* [EXERCISE DATA]
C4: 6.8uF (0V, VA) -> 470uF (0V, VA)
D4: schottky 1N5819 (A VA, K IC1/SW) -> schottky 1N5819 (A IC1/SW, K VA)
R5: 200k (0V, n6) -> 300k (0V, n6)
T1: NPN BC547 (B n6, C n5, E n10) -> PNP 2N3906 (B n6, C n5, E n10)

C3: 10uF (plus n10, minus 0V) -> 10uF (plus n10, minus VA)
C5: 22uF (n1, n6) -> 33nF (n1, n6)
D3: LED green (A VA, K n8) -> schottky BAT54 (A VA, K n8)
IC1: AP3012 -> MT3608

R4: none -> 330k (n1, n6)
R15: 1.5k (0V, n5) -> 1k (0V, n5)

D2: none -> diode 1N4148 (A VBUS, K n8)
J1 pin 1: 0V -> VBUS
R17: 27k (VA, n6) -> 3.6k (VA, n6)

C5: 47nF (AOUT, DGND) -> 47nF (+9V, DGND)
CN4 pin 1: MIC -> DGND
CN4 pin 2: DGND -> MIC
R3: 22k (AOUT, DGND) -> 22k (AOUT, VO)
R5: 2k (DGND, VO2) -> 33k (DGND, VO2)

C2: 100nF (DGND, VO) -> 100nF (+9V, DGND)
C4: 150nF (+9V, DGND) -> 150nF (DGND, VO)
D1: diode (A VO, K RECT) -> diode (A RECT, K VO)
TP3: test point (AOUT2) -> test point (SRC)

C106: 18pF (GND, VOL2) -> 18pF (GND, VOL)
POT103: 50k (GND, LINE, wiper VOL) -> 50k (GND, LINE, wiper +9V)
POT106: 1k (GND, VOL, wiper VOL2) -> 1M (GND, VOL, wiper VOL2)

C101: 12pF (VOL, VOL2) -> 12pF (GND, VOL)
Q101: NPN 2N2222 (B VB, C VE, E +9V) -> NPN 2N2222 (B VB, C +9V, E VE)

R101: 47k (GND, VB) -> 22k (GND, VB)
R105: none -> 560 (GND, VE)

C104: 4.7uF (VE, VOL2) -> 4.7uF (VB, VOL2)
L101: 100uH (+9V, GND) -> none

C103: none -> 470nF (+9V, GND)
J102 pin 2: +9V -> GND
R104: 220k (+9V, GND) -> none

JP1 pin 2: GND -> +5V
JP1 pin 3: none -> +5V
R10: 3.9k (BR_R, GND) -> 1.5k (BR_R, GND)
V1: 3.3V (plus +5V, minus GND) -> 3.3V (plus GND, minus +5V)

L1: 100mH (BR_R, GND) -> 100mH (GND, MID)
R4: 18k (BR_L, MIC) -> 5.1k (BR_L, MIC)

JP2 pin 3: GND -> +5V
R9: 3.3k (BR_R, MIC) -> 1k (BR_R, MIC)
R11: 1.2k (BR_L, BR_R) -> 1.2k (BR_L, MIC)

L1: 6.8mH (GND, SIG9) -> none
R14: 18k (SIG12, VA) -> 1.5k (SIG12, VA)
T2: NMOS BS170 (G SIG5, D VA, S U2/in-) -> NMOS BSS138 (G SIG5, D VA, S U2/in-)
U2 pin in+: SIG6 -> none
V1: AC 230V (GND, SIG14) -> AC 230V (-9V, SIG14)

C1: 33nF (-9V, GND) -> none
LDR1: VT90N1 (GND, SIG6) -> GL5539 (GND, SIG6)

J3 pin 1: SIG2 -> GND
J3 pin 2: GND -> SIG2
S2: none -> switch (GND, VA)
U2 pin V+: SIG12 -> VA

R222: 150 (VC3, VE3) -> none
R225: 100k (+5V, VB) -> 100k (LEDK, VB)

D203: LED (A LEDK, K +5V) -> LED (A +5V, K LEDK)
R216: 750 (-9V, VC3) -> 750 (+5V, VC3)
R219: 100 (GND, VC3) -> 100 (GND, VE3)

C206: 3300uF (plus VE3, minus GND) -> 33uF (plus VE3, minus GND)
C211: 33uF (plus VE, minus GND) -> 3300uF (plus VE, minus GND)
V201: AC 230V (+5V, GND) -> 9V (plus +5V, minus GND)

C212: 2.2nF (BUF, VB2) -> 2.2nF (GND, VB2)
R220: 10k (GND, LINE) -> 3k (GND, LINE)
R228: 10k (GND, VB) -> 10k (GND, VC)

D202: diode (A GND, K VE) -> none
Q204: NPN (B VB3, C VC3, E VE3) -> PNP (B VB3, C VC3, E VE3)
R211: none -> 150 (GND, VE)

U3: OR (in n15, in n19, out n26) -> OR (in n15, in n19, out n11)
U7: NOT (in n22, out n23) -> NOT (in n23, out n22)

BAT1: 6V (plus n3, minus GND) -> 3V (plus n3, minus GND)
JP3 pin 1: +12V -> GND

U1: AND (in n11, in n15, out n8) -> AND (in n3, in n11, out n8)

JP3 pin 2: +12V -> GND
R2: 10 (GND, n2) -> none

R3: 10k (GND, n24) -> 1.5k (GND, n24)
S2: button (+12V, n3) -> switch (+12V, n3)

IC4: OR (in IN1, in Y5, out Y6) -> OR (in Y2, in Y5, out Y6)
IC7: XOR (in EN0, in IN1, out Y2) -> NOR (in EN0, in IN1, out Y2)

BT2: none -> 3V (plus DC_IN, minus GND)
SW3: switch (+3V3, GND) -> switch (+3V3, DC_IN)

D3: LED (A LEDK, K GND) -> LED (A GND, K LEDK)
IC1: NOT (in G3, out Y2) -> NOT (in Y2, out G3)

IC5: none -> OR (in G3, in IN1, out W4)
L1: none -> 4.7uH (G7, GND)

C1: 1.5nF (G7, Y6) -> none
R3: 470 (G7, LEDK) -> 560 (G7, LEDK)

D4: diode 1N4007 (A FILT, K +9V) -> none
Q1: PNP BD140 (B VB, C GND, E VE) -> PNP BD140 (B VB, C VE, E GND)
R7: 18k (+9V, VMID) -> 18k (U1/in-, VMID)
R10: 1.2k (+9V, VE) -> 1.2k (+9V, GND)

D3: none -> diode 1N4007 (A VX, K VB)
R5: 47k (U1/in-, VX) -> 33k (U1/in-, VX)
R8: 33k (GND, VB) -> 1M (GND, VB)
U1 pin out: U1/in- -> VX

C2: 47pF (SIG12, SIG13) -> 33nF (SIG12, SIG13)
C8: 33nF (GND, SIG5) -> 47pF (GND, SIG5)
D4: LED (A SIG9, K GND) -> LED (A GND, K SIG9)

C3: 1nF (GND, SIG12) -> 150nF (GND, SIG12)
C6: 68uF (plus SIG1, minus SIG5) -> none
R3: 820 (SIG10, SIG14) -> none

* [THE TASK] Restate the listing above in full, exactly.

* [SOLUTION FOR THIS PROBLEM]
C4: 6.8uF (0V, VA) -> 470uF (0V, VA)
D4: schottky 1N5819 (A VA, K IC1/SW) -> schottky 1N5819 (A IC1/SW, K VA)
R5: 200k (0V, n6) -> 300k (0V, n6)
T1: NPN BC547 (B n6, C n5, E n10) -> PNP 2N3906 (B n6, C n5, E n10)

C3: 10uF (plus n10, minus 0V) -> 10uF (plus n10, minus VA)
C5: 22uF (n1, n6) -> 33nF (n1, n6)
D3: LED green (A VA, K n8) -> schottky BAT54 (A VA, K n8)
IC1: AP3012 -> MT3608

R4: none -> 330k (n1, n6)
R15: 1.5k (0V, n5) -> 1k (0V, n5)

D2: none -> diode 1N4148 (A VBUS, K n8)
J1 pin 1: 0V -> VBUS
R17: 27k (VA, n6) -> 3.6k (VA, n6)

C5: 47nF (AOUT, DGND) -> 47nF (+9V, DGND)
CN4 pin 1: MIC -> DGND
CN4 pin 2: DGND -> MIC
R3: 22k (AOUT, DGND) -> 22k (AOUT, VO)
R5: 2k (DGND, VO2) -> 33k (DGND, VO2)

C2: 100nF (DGND, VO) -> 100nF (+9V, DGND)
C4: 150nF (+9V, DGND) -> 150nF (DGND, VO)
D1: diode (A VO, K RECT) -> diode (A RECT, K VO)
TP3: test point (AOUT2) -> test point (SRC)

C106: 18pF (GND, VOL2) -> 18pF (GND, VOL)
POT103: 50k (GND, LINE, wiper VOL) -> 50k (GND, LINE, wiper +9V)
POT106: 1k (GND, VOL, wiper VOL2) -> 1M (GND, VOL, wiper VOL2)

C101: 12pF (VOL, VOL2) -> 12pF (GND, VOL)
Q101: NPN 2N2222 (B VB, C VE, E +9V) -> NPN 2N2222 (B VB, C +9V, E VE)

R101: 47k (GND, VB) -> 22k (GND, VB)
R105: none -> 560 (GND, VE)

C104: 4.7uF (VE, VOL2) -> 4.7uF (VB, VOL2)
L101: 100uH (+9V, GND) -> none

C103: none -> 470nF (+9V, GND)
J102 pin 2: +9V -> GND
R104: 220k (+9V, GND) -> none

JP1 pin 2: GND -> +5V
JP1 pin 3: none -> +5V
R10: 3.9k (BR_R, GND) -> 1.5k (BR_R, GND)
V1: 3.3V (plus +5V, minus GND) -> 3.3V (plus GND, minus +5V)

L1: 100mH (BR_R, GND) -> 100mH (GND, MID)
R4: 18k (BR_L, MIC) -> 5.1k (BR_L, MIC)

JP2 pin 3: GND -> +5V
R9: 3.3k (BR_R, MIC) -> 1k (BR_R, MIC)
R11: 1.2k (BR_L, BR_R) -> 1.2k (BR_L, MIC)

L1: 6.8mH (GND, SIG9) -> none
R14: 18k (SIG12, VA) -> 1.5k (SIG12, VA)
T2: NMOS BS170 (G SIG5, D VA, S U2/in-) -> NMOS BSS138 (G SIG5, D VA, S U2/in-)
U2 pin in+: SIG6 -> none
V1: AC 230V (GND, SIG14) -> AC 230V (-9V, SIG14)

C1: 33nF (-9V, GND) -> none
LDR1: VT90N1 (GND, SIG6) -> GL5539 (GND, SIG6)

J3 pin 1: SIG2 -> GND
J3 pin 2: GND -> SIG2
S2: none -> switch (GND, VA)
U2 pin V+: SIG12 -> VA

R222: 150 (VC3, VE3) -> none
R225: 100k (+5V, VB) -> 100k (LEDK, VB)

D203: LED (A LEDK, K +5V) -> LED (A +5V, K LEDK)
R216: 750 (-9V, VC3) -> 750 (+5V, VC3)
R219: 100 (GND, VC3) -> 100 (GND, VE3)

C206: 3300uF (plus VE3, minus GND) -> 33uF (plus VE3, minus GND)
C211: 33uF (plus VE, minus GND) -> 3300uF (plus VE, minus GND)
V201: AC 230V (+5V, GND) -> 9V (plus +5V, minus GND)

C212: 2.2nF (BUF, VB2) -> 2.2nF (GND, VB2)
R220: 10k (GND, LINE) -> 3k (GND, LINE)
R228: 10k (GND, VB) -> 10k (GND, VC)

D202: diode (A GND, K VE) -> none
Q204: NPN (B VB3, C VC3, E VE3) -> PNP (B VB3, C VC3, E VE3)
R211: none -> 150 (GND, VE)

U3: OR (in n15, in n19, out n26) -> OR (in n15, in n19, out n11)
U7: NOT (in n22, out n23) -> NOT (in n23, out n22)

BAT1: 6V (plus n3, minus GND) -> 3V (plus n3, minus GND)
JP3 pin 1: +12V -> GND

U1: AND (in n11, in n15, out n8) -> AND (in n3, in n11, out n8)

JP3 pin 2: +12V -> GND
R2: 10 (GND, n2) -> none

R3: 10k (GND, n24) -> 1.5k (GND, n24)
S2: button (+12V, n3) -> switch (+12V, n3)

IC4: OR (in IN1, in Y5, out Y6) -> OR (in Y2, in Y5, out Y6)
IC7: XOR (in EN0, in IN1, out Y2) -> NOR (in EN0, in IN1, out Y2)

BT2: none -> 3V (plus DC_IN, minus GND)
SW3: switch (+3V3, GND) -> switch (+3V3, DC_IN)

D3: LED (A LEDK, K GND) -> LED (A GND, K LEDK)
IC1: NOT (in G3, out Y2) -> NOT (in Y2, out G3)

IC5: none -> OR (in G3, in IN1, out W4)
L1: none -> 4.7uH (G7, GND)

C1: 1.5nF (G7, Y6) -> none
R3: 470 (G7, LEDK) -> 560 (G7, LEDK)

D4: diode 1N4007 (A FILT, K +9V) -> none
Q1: PNP BD140 (B VB, C GND, E VE) -> PNP BD140 (B VB, C VE, E GND)
R7: 18k (+9V, VMID) -> 18k (U1/in-, VMID)
R10: 1.2k (+9V, VE) -> 1.2k (+9V, GND)

D3: none -> diode 1N4007 (A VX, K VB)
R5: 47k (U1/in-, VX) -> 33k (U1/in-, VX)
R8: 33k (GND, VB) -> 1M (GND, VB)
U1 pin out: U1/in- -> VX

C2: 47pF (SIG12, SIG13) -> 33nF (SIG12, SIG13)
C8: 33nF (GND, SIG5) -> 47pF (GND, SIG5)
D4: LED (A SIG9, K GND) -> LED (A GND, K SIG9)

C3: 1nF (GND, SIG12) -> 150nF (GND, SIG12)
C6: 68uF (plus SIG1, minus SIG5) -> none
R3: 820 (SIG10, SIG14) -> none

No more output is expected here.